The data:
----------

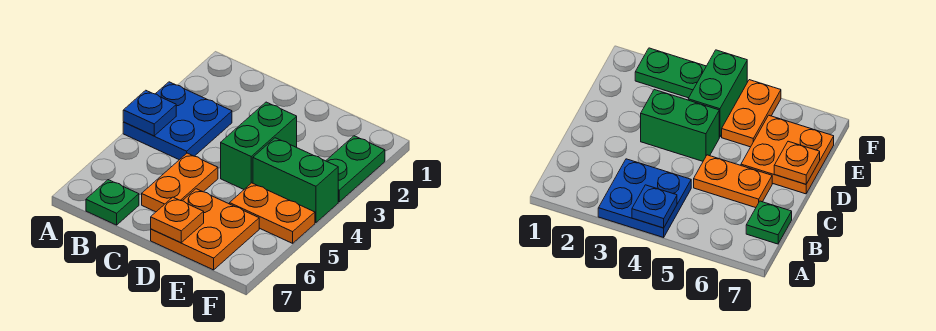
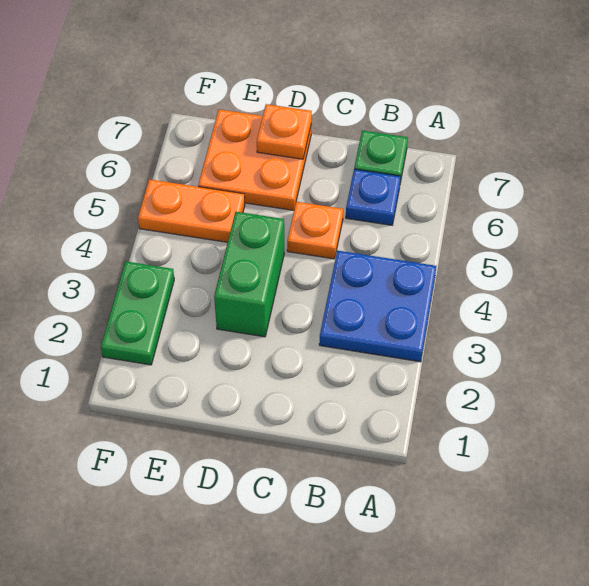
blue plate A4 level 2 -> blue plate B6 level 1
orange plate C5:C6 level 1 -> orange plate C5 level 1
green brick E4:F4 level 1 -> none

----------

Activity: Nothing but the line with "orange plate C5:C6" and the lines after it, through the end of the material, should appear in the output, word for word.

Written solution:
orange plate C5:C6 level 1 -> orange plate C5 level 1
green brick E4:F4 level 1 -> none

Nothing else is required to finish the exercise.